[Data records — start]

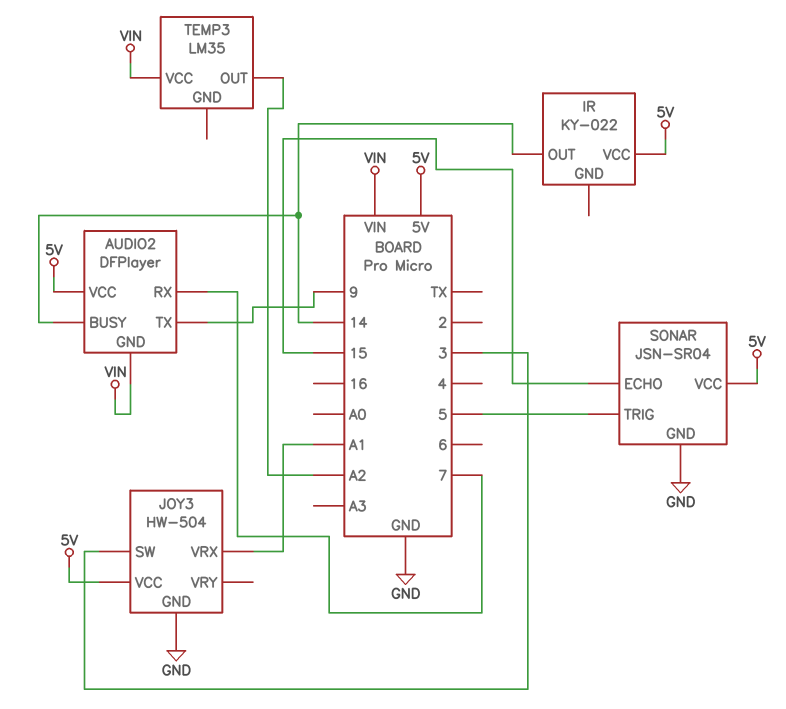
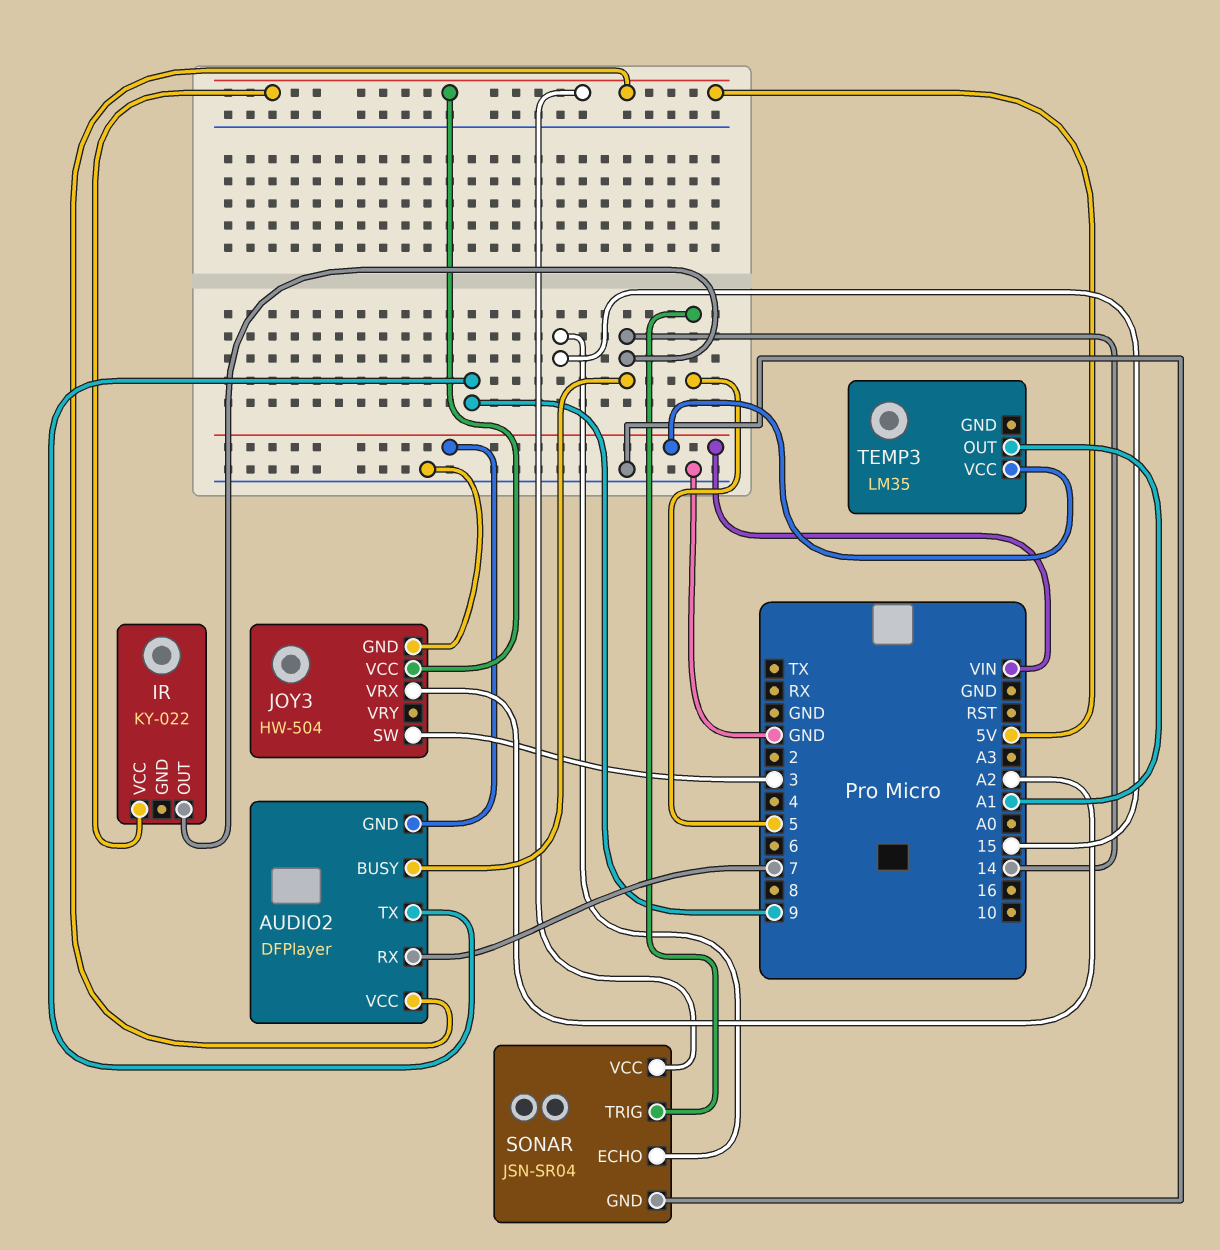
JOY3 pin VRX: A1 -> A2
TEMP3 pin OUT: A2 -> A1

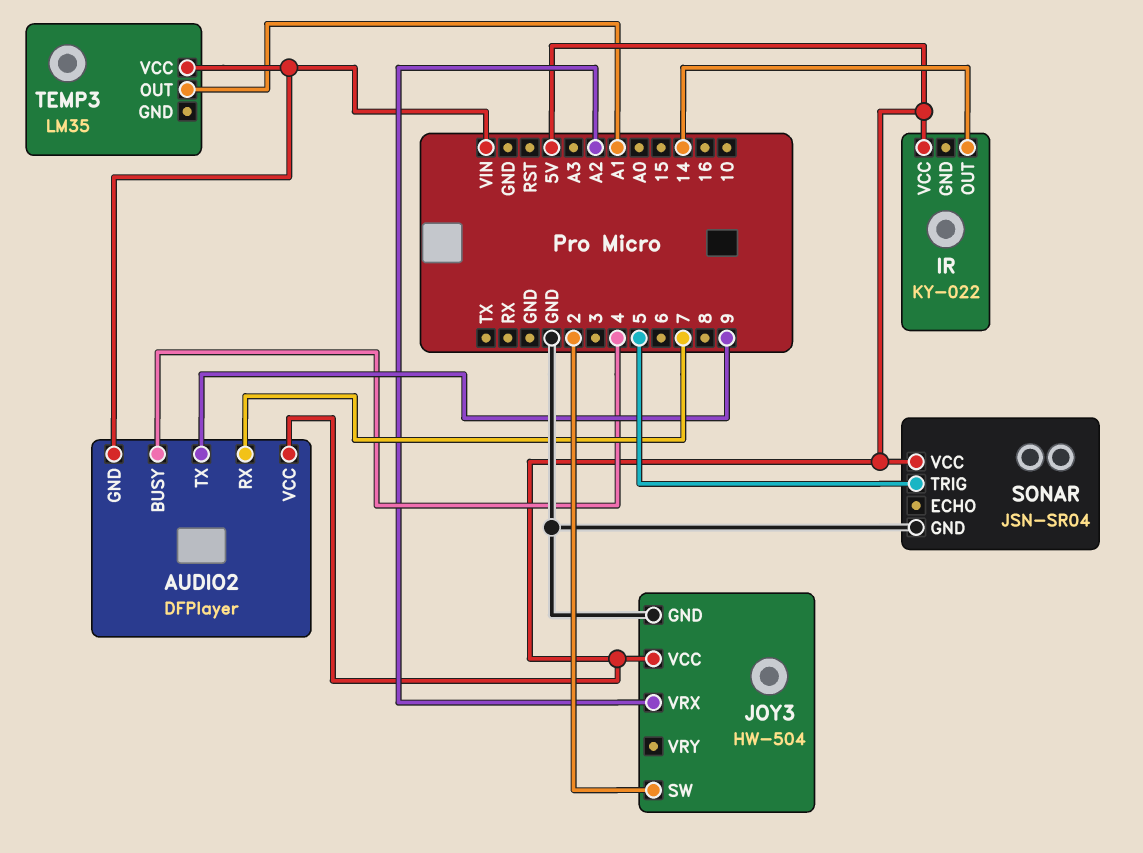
AUDIO2 pin BUSY: 14 -> 4
JOY3 pin SW: 3 -> 2
SONAR pin ECHO: 15 -> none

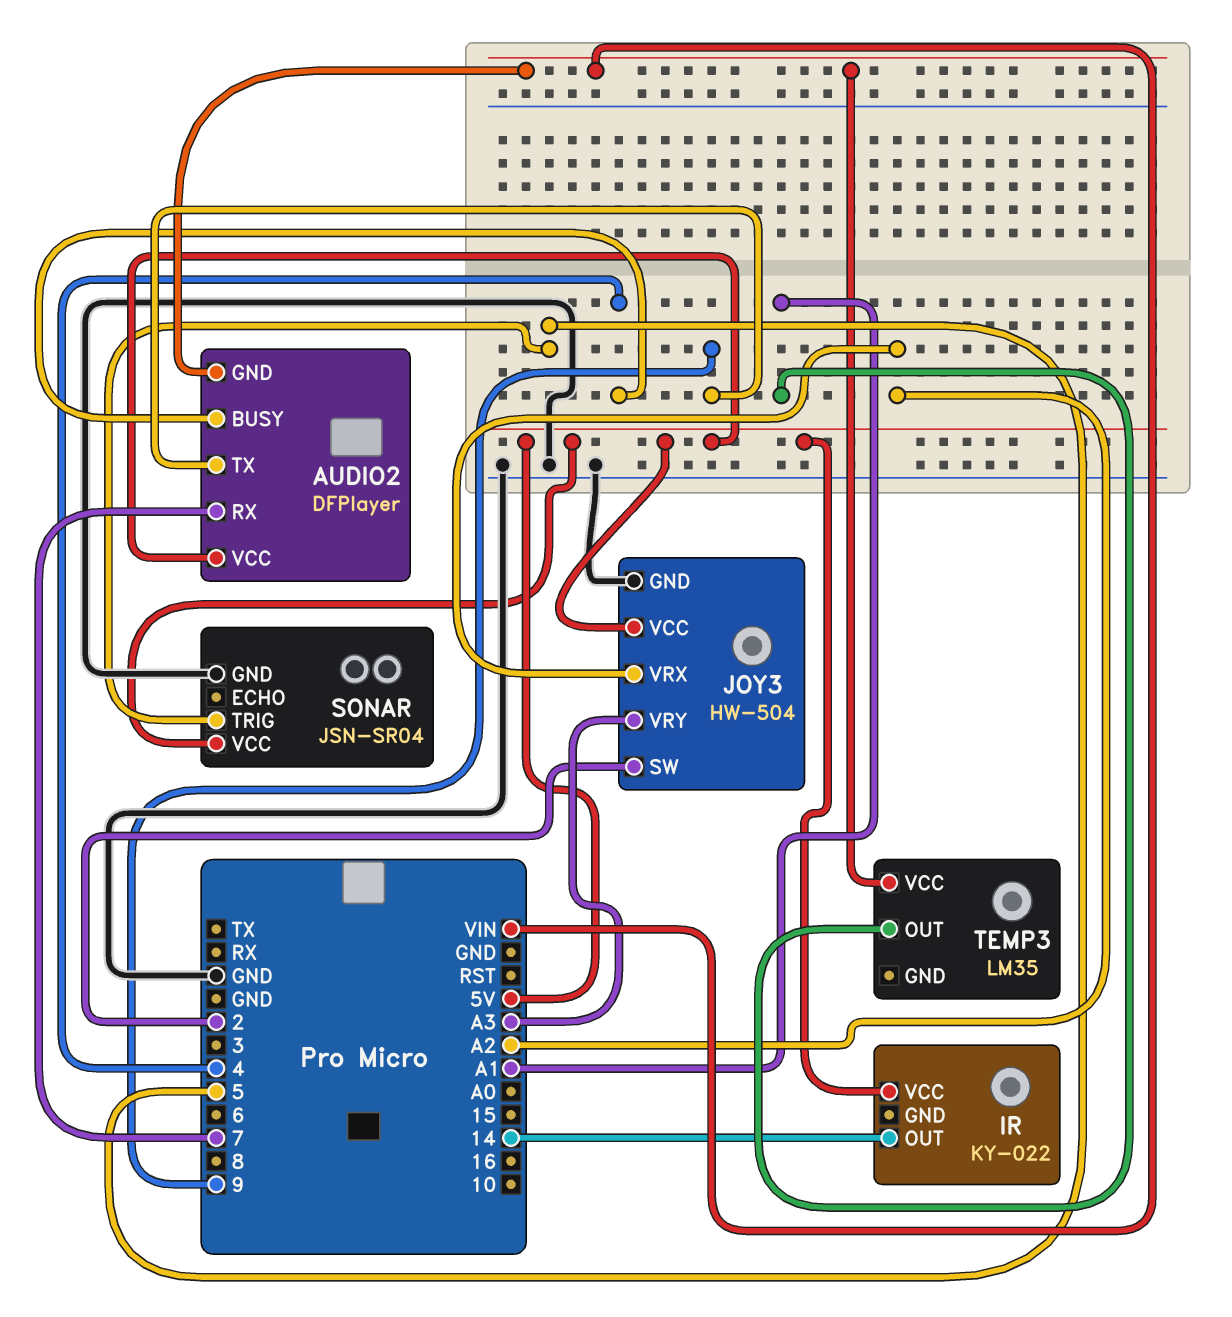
JOY3 pin VRY: none -> A3

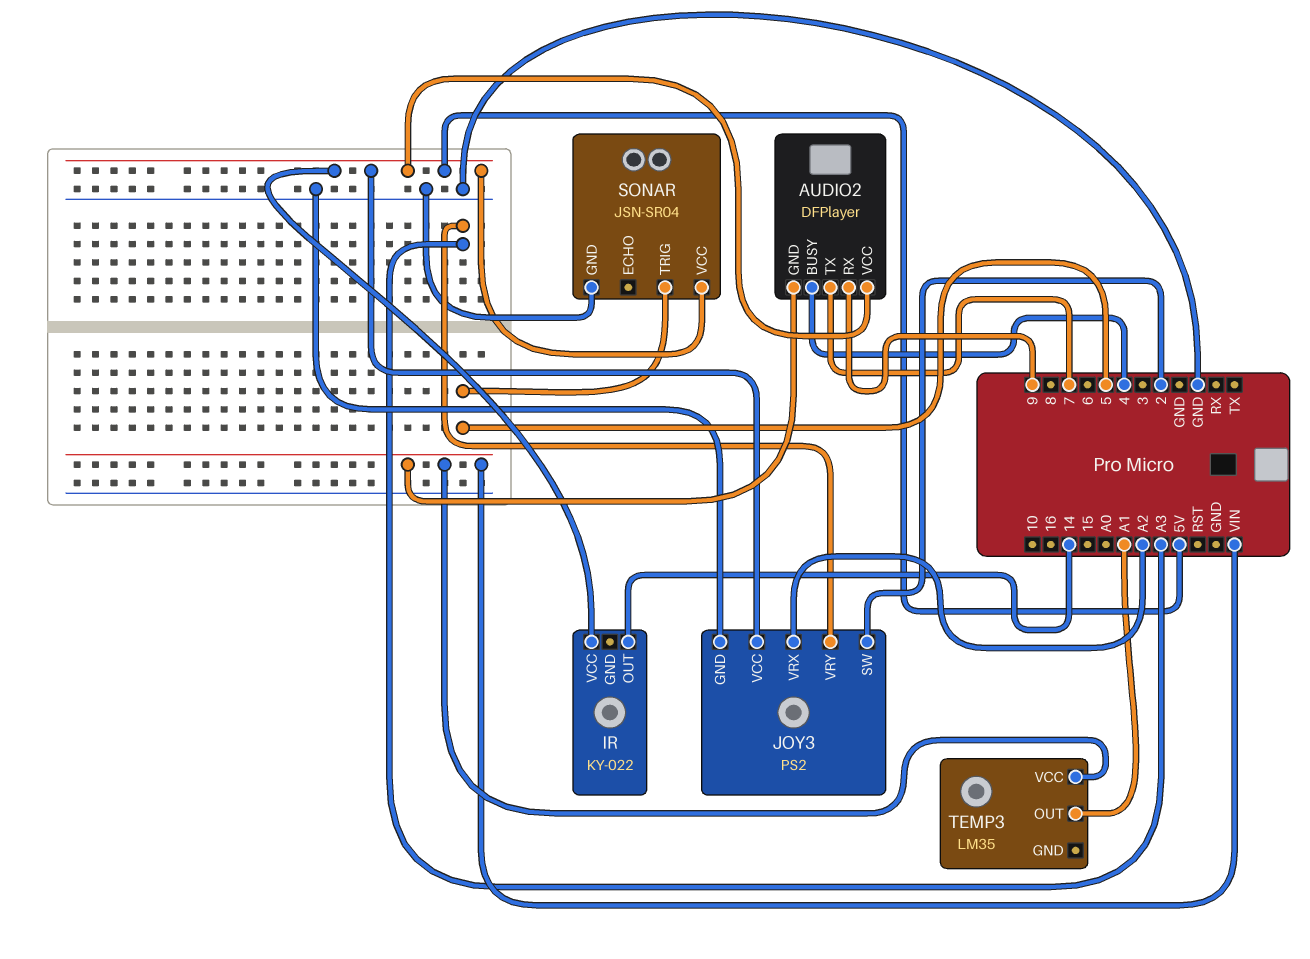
AUDIO2 pin RX: 7 -> 9
AUDIO2 pin TX: 9 -> 7
JOY3: HW-504 -> PS2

[Data records — finish]

Required action –
Which lines run from the one containing "JOY3 pin VRY: none -> A3" to the end of the entries above? Write them out exactly, leaving out every picture.

Written answer –
JOY3 pin VRY: none -> A3

AUDIO2 pin RX: 7 -> 9
AUDIO2 pin TX: 9 -> 7
JOY3: HW-504 -> PS2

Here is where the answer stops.